»»

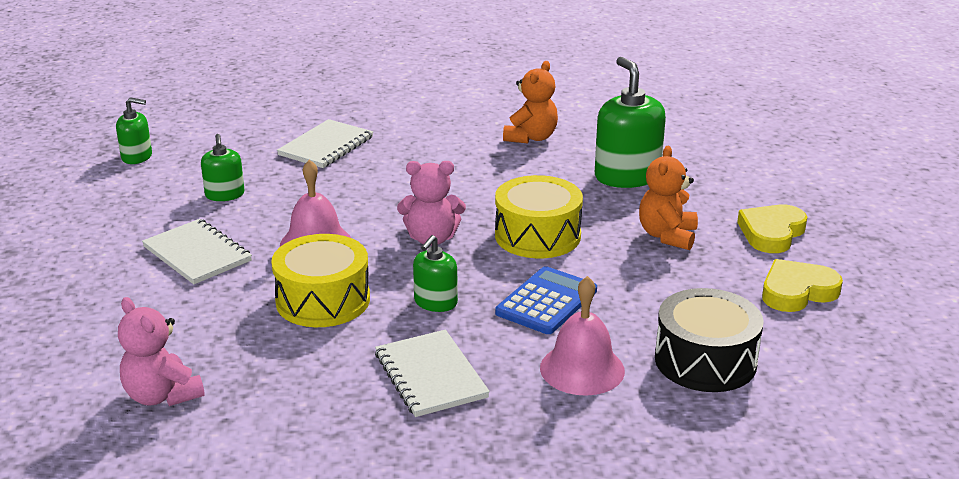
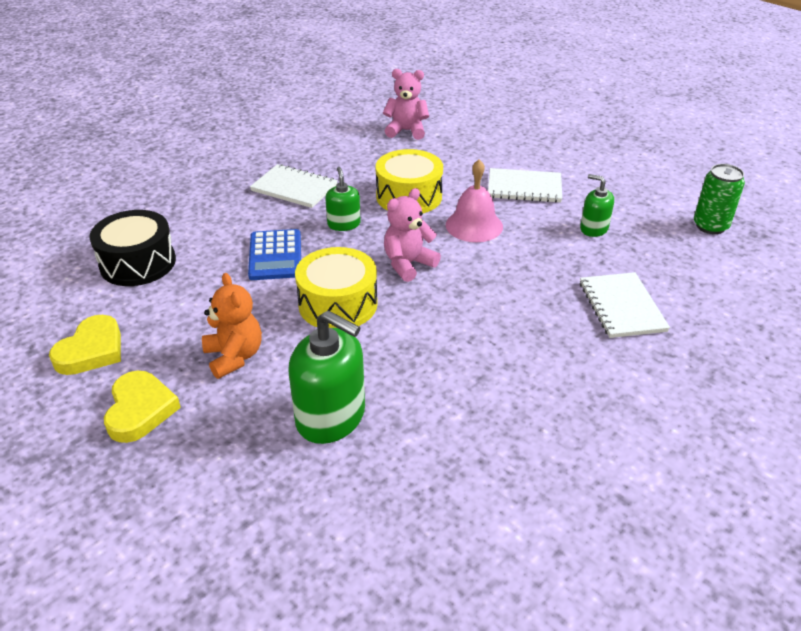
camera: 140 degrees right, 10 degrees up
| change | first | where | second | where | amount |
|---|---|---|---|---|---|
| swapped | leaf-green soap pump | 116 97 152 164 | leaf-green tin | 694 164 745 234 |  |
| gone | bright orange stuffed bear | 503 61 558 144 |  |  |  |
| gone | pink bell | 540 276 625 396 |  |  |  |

««
»»

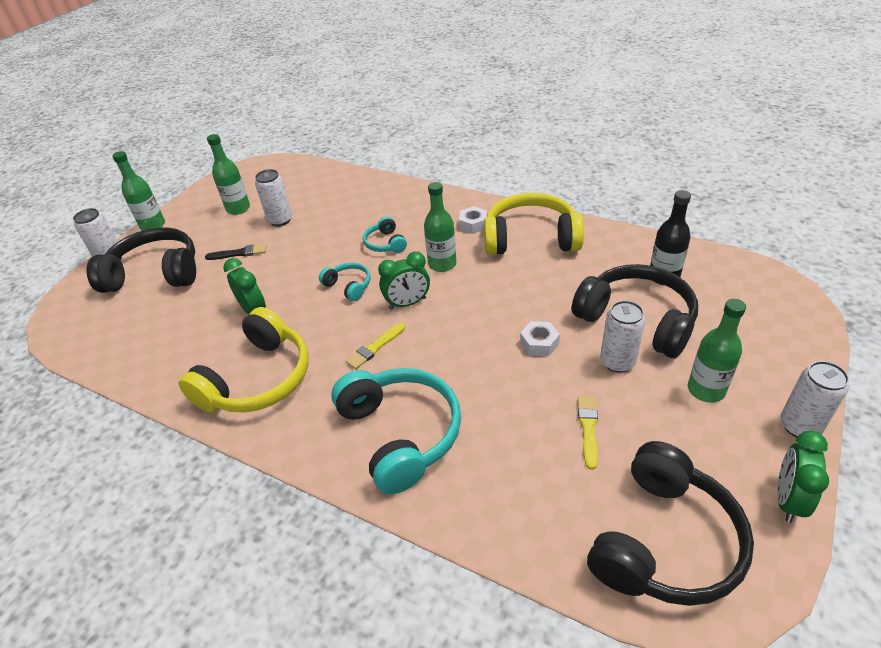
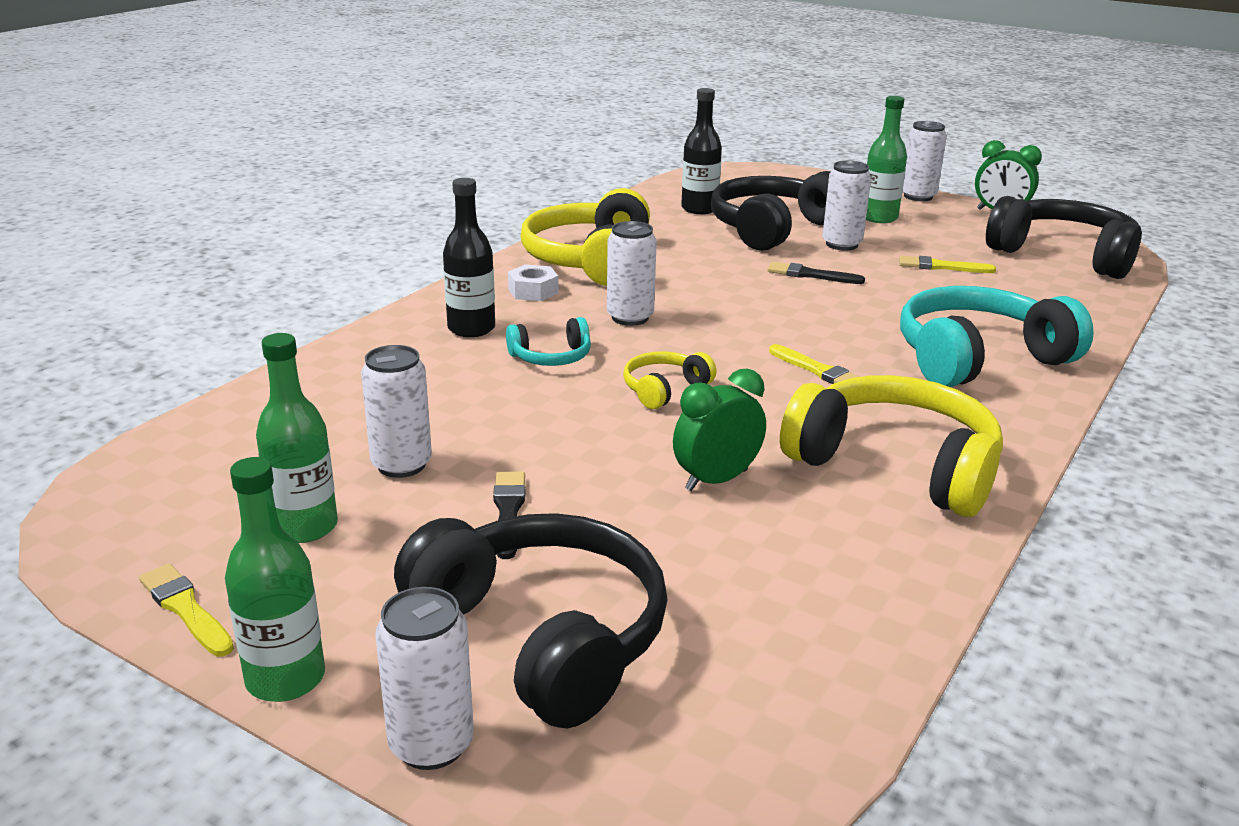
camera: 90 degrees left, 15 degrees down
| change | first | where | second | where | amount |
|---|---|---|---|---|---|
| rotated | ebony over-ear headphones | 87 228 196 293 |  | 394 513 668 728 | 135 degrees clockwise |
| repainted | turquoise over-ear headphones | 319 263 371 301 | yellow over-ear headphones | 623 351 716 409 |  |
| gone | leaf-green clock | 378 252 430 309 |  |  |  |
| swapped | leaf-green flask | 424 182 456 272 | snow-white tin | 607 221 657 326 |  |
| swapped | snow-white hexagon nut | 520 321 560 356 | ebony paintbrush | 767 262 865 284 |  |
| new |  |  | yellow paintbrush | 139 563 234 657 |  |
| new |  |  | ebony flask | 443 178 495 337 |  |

««
»»

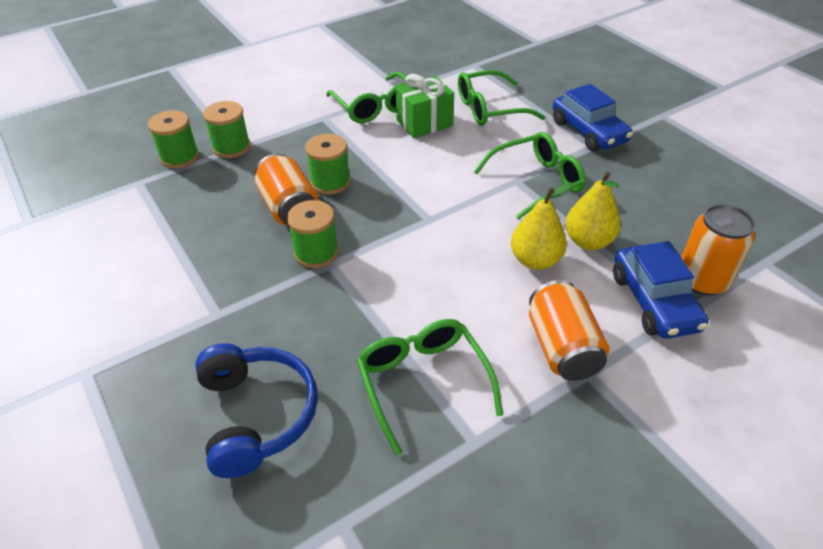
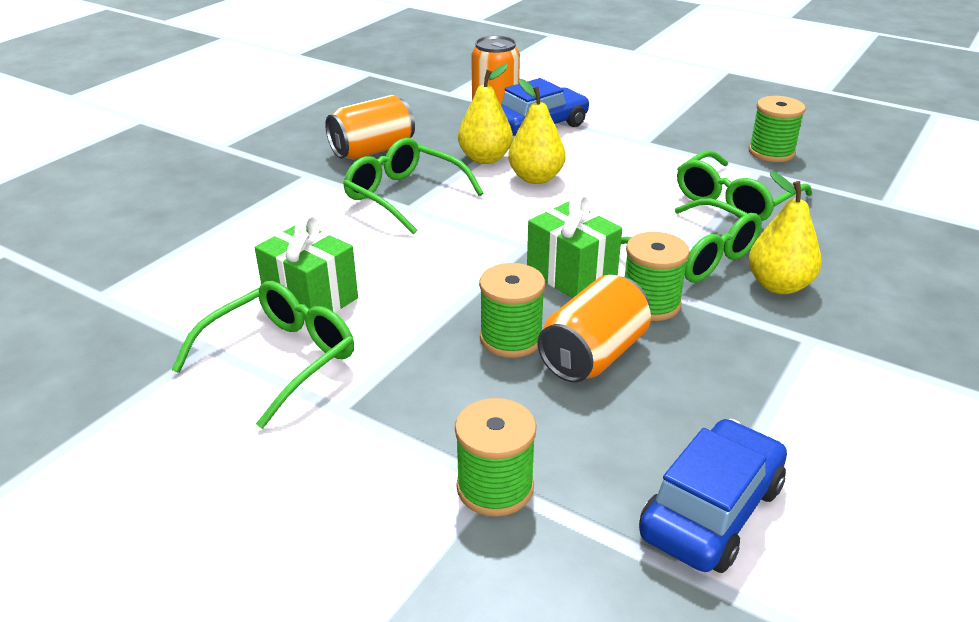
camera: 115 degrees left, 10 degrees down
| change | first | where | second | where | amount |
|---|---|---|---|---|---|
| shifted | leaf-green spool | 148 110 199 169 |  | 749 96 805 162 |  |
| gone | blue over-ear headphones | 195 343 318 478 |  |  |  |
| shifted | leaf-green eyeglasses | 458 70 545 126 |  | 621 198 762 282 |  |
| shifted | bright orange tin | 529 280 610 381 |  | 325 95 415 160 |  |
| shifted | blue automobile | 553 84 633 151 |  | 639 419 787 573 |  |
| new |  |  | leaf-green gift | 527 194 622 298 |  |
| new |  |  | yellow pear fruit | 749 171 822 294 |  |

««

## PROBLEM DESCRIPTION
Using the material above, report each line where "shifted" occurs.

## SOLUTION FOR THIS PROBLEM
| shifted | leaf-green spool | 148 110 199 169 |  | 749 96 805 162 |  |
| shifted | leaf-green eyeglasses | 458 70 545 126 |  | 621 198 762 282 |  |
| shifted | bright orange tin | 529 280 610 381 |  | 325 95 415 160 |  |
| shifted | blue automobile | 553 84 633 151 |  | 639 419 787 573 |  |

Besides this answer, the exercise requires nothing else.